● What is being asked
Repeat the data word for word and skip the pictures.
== Exercise input
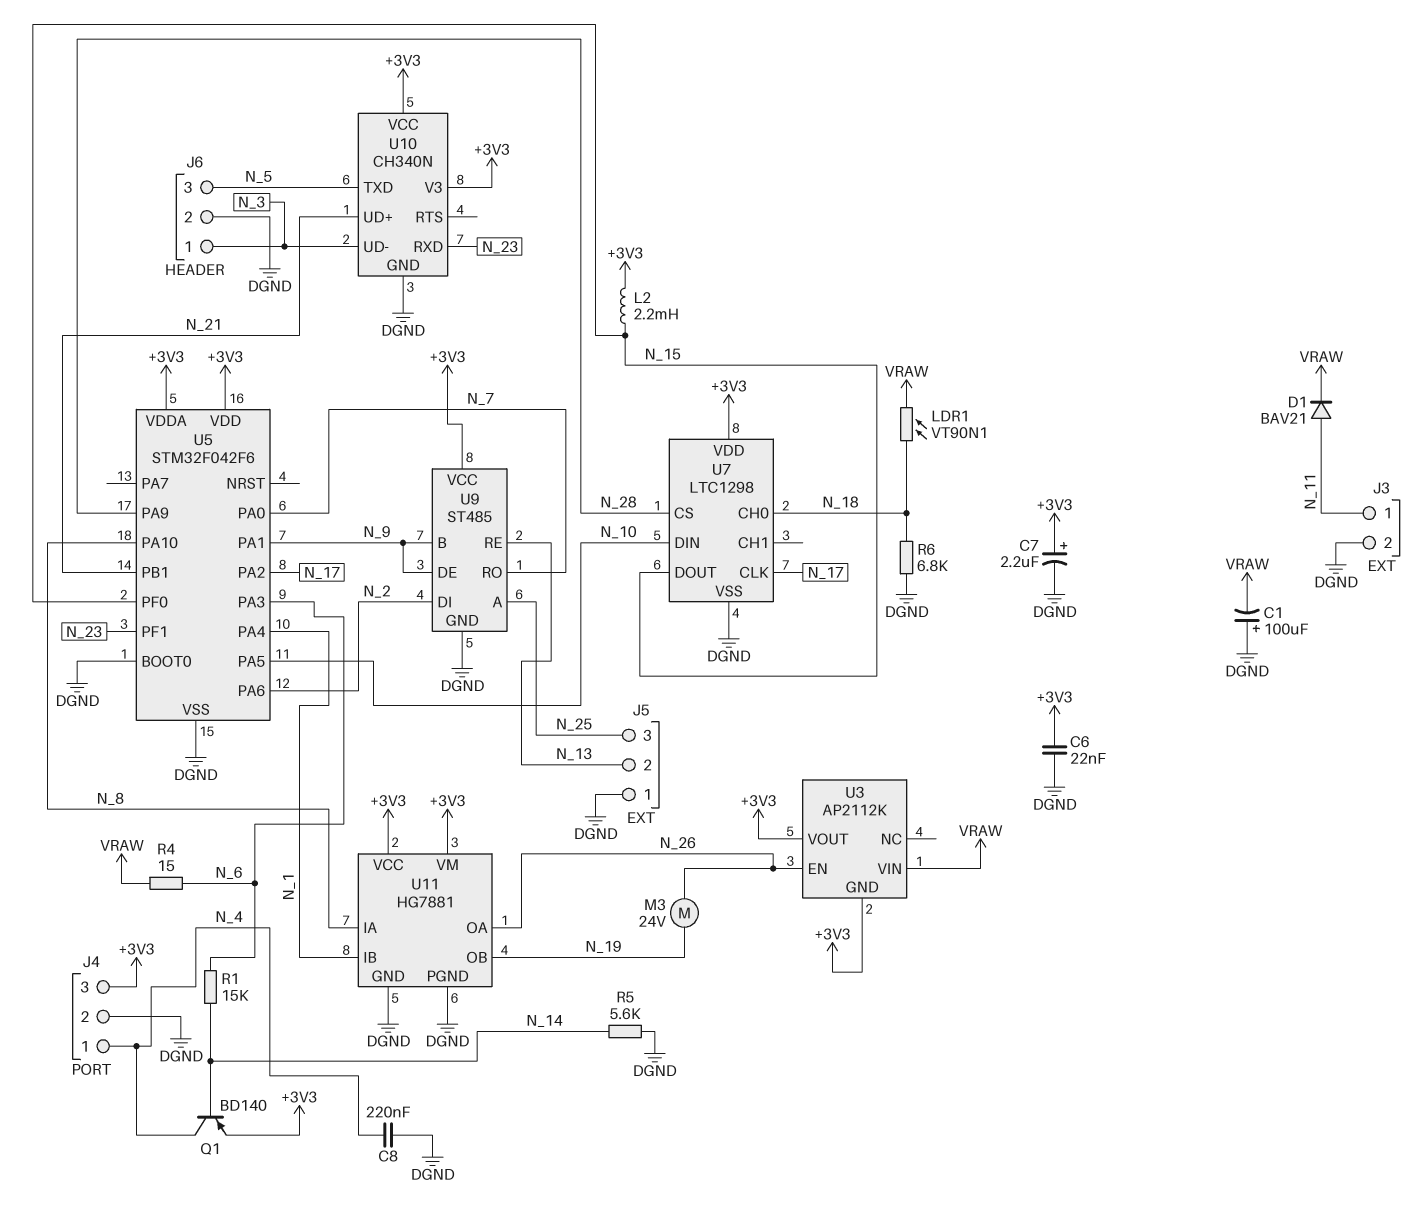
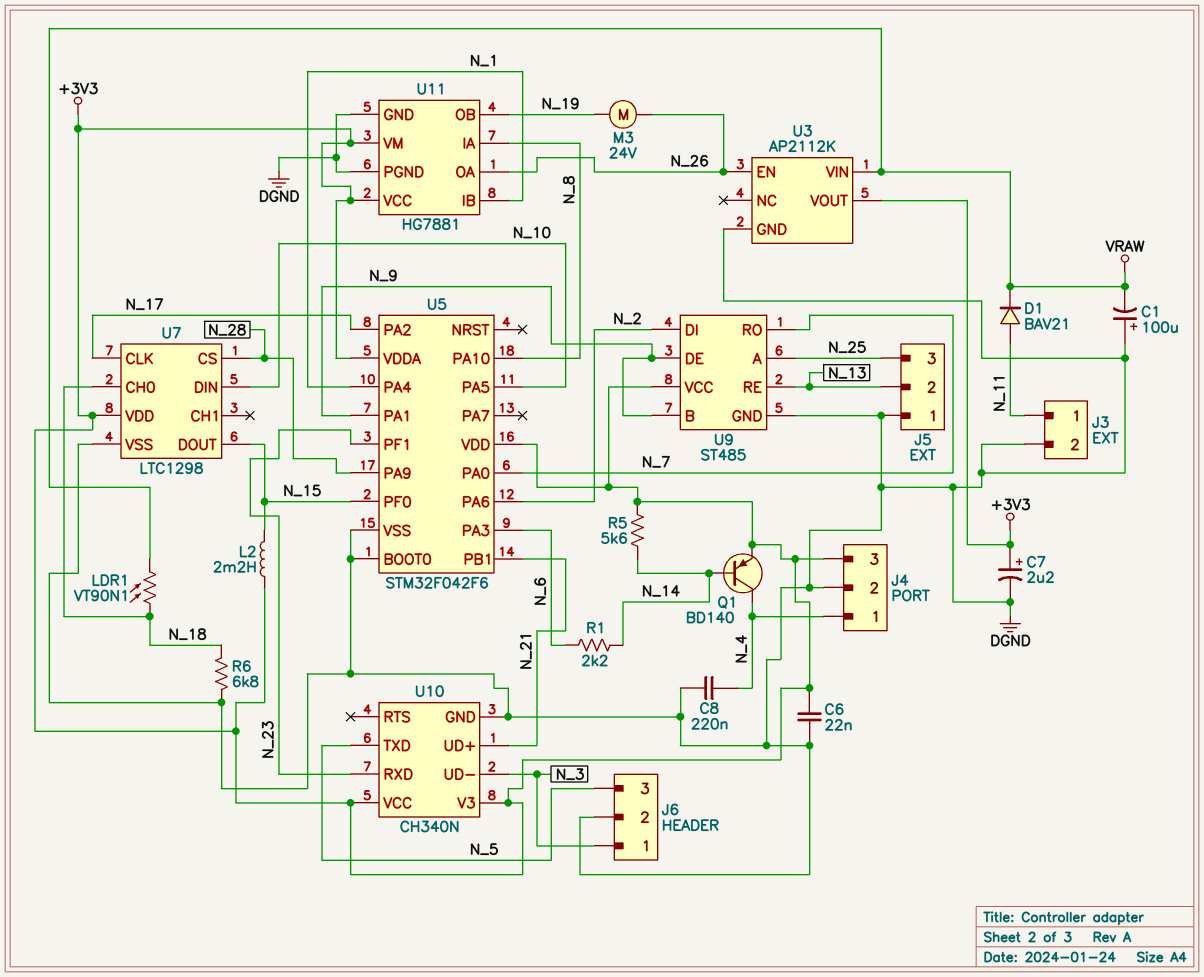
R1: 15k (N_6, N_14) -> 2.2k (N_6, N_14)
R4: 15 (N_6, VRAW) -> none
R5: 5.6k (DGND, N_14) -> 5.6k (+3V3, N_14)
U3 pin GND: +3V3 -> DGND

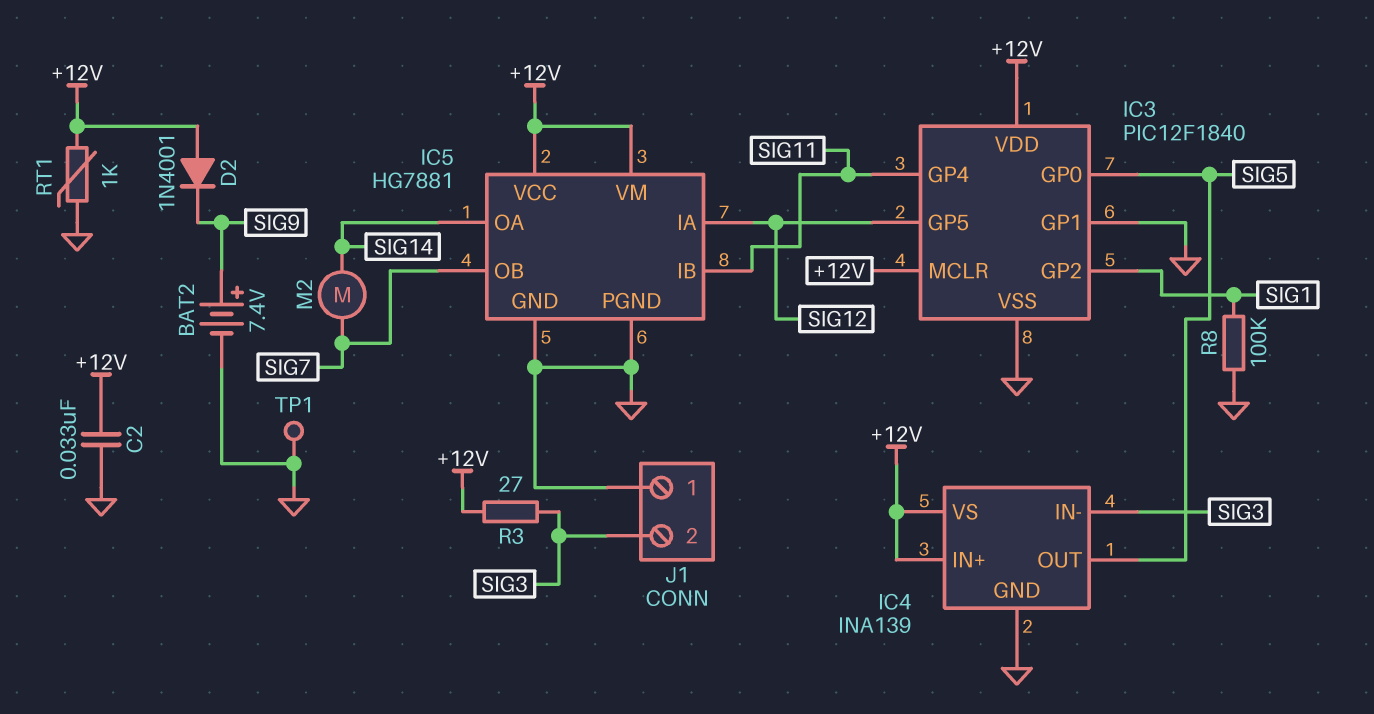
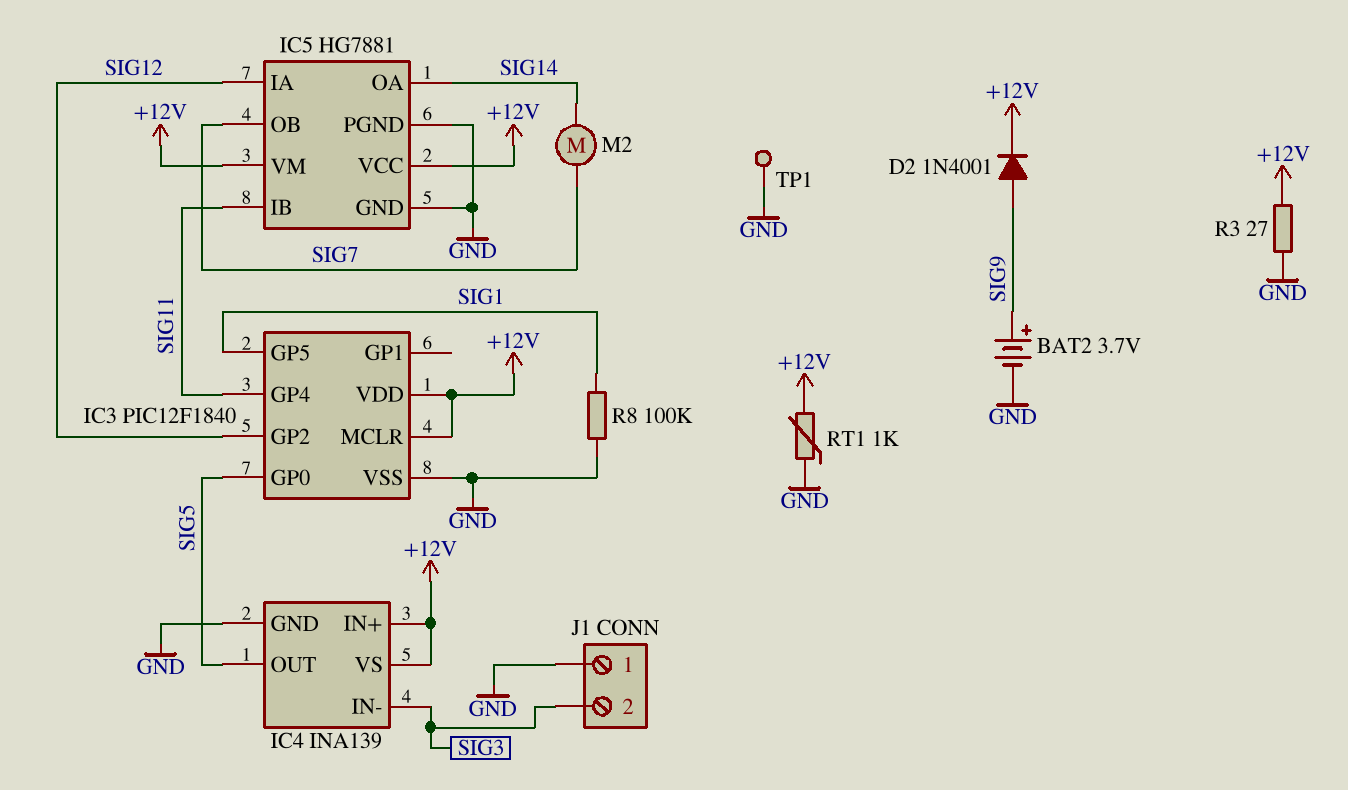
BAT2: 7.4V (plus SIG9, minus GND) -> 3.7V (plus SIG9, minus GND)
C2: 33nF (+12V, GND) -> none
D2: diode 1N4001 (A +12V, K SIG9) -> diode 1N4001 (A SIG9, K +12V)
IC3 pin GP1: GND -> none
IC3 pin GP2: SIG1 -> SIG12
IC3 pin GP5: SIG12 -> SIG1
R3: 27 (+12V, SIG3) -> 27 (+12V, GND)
====
● Solution
R1: 15k (N_6, N_14) -> 2.2k (N_6, N_14)
R4: 15 (N_6, VRAW) -> none
R5: 5.6k (DGND, N_14) -> 5.6k (+3V3, N_14)
U3 pin GND: +3V3 -> DGND

BAT2: 7.4V (plus SIG9, minus GND) -> 3.7V (plus SIG9, minus GND)
C2: 33nF (+12V, GND) -> none
D2: diode 1N4001 (A +12V, K SIG9) -> diode 1N4001 (A SIG9, K +12V)
IC3 pin GP1: GND -> none
IC3 pin GP2: SIG1 -> SIG12
IC3 pin GP5: SIG12 -> SIG1
R3: 27 (+12V, SIG3) -> 27 (+12V, GND)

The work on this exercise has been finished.